GIVEN RECORDS:
════════════════════

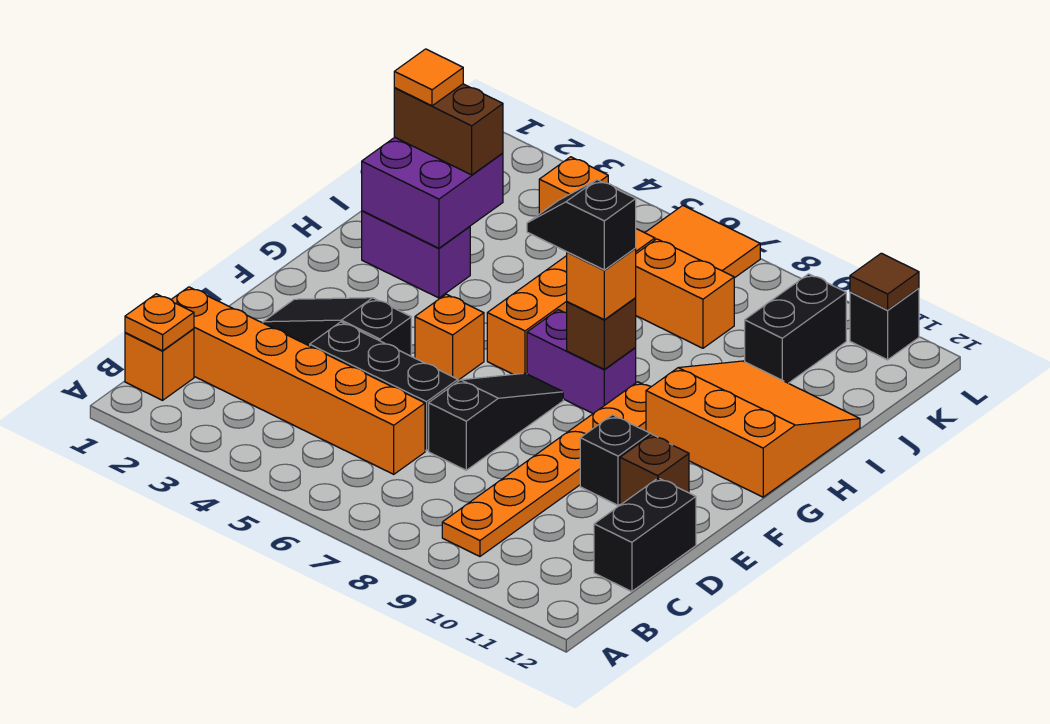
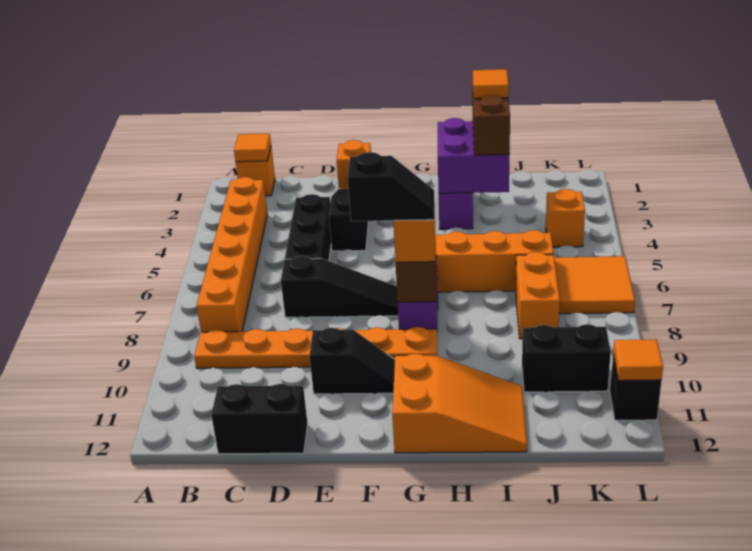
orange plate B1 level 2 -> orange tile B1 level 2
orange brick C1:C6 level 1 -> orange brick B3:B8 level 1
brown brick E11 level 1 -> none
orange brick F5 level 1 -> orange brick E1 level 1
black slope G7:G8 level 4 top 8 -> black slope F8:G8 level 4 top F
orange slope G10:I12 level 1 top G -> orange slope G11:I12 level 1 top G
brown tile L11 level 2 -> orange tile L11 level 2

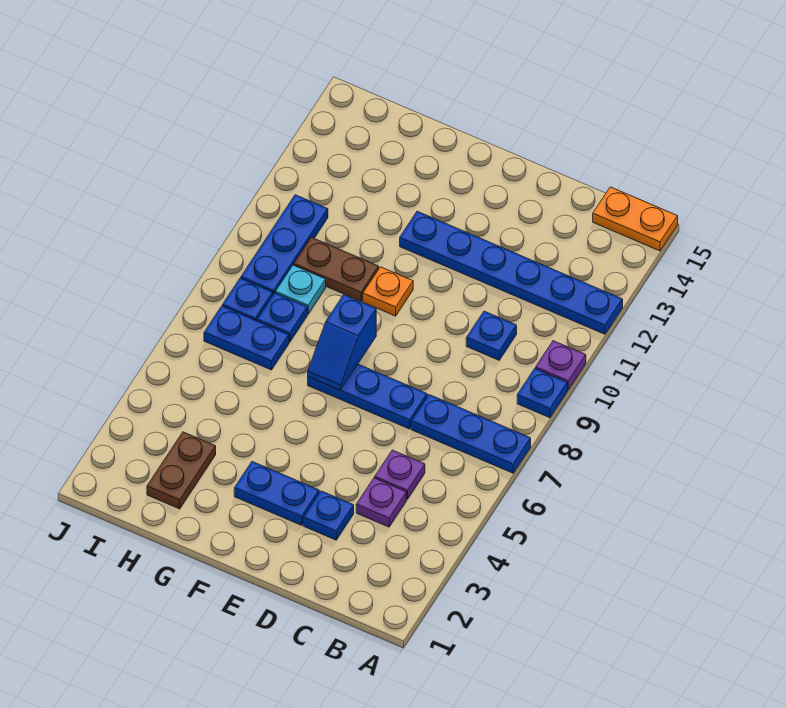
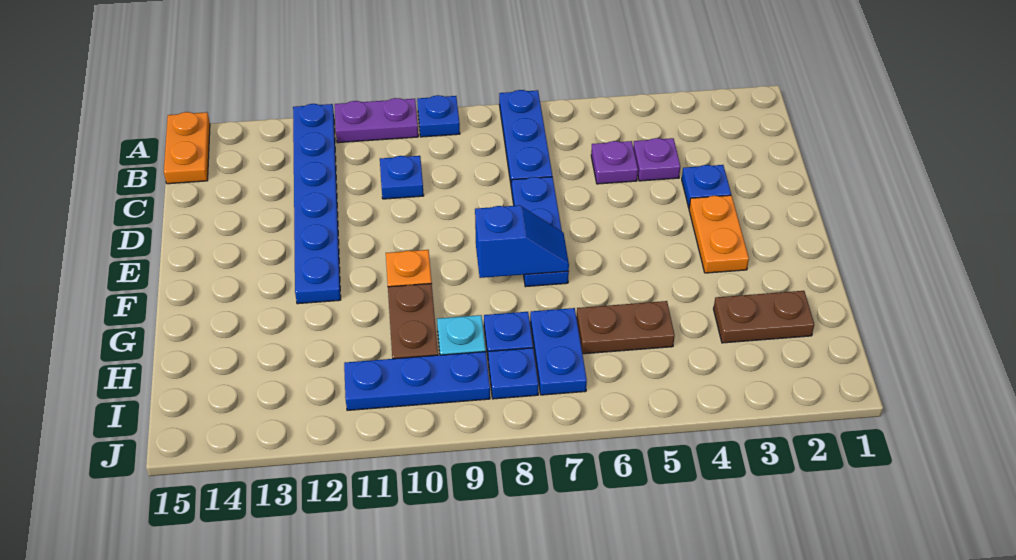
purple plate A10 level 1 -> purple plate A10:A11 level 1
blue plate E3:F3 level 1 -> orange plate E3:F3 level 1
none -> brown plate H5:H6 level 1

════════════════════

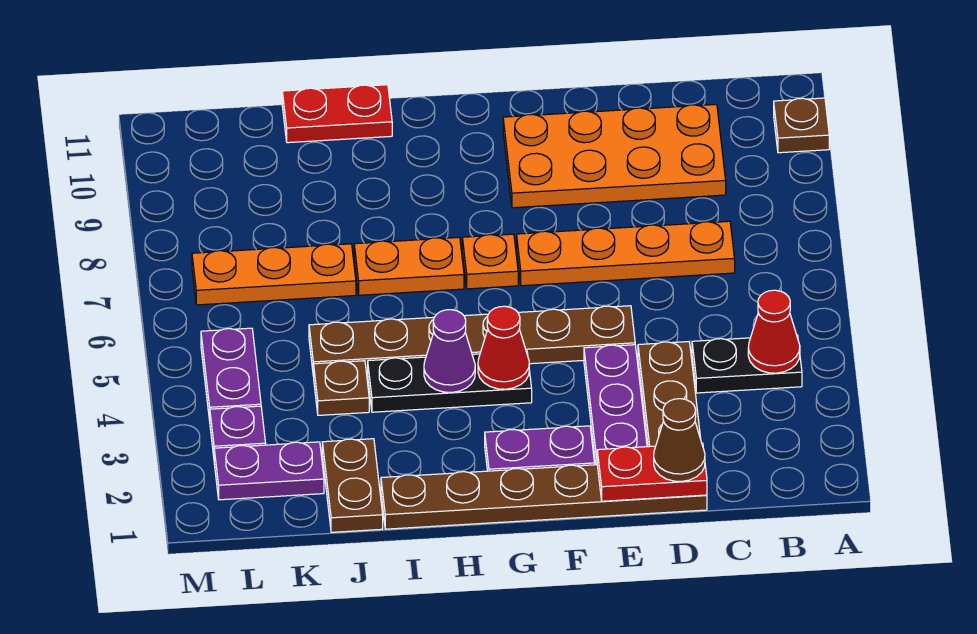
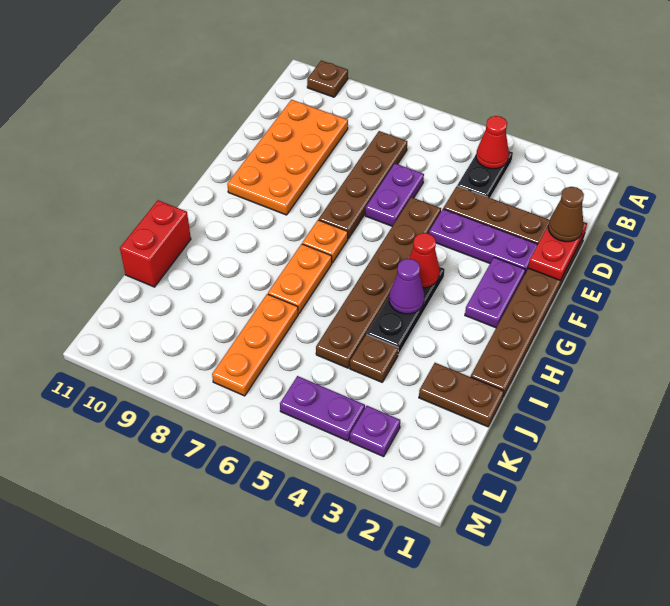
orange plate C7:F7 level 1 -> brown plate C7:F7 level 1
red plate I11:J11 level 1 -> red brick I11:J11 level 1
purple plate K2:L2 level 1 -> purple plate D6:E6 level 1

════════════════════

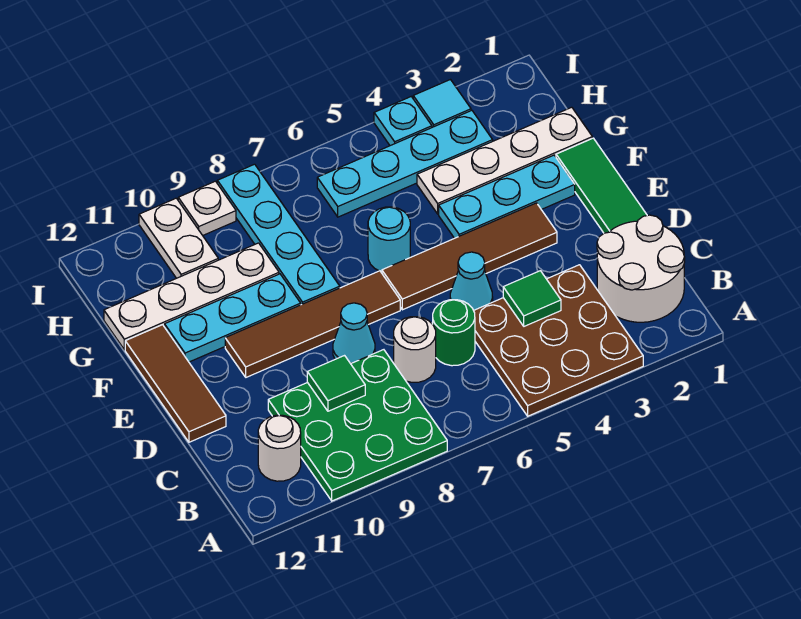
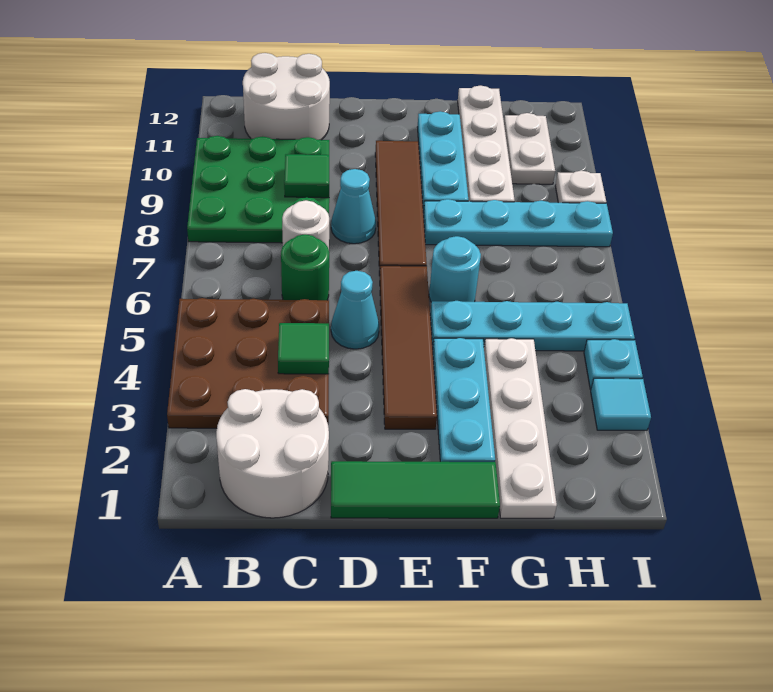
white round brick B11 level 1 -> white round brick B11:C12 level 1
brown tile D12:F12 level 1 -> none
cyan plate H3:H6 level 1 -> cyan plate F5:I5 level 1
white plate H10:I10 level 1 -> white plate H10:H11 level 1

════════════════════

PROBLEM DETAILS:
Search the entries above for the string "brown", and report each line where it occurs.

RESPONSE BELOW:
brown brick E11 level 1 -> none
brown tile L11 level 2 -> orange tile L11 level 2
none -> brown plate H5:H6 level 1
orange plate C7:F7 level 1 -> brown plate C7:F7 level 1
brown tile D12:F12 level 1 -> none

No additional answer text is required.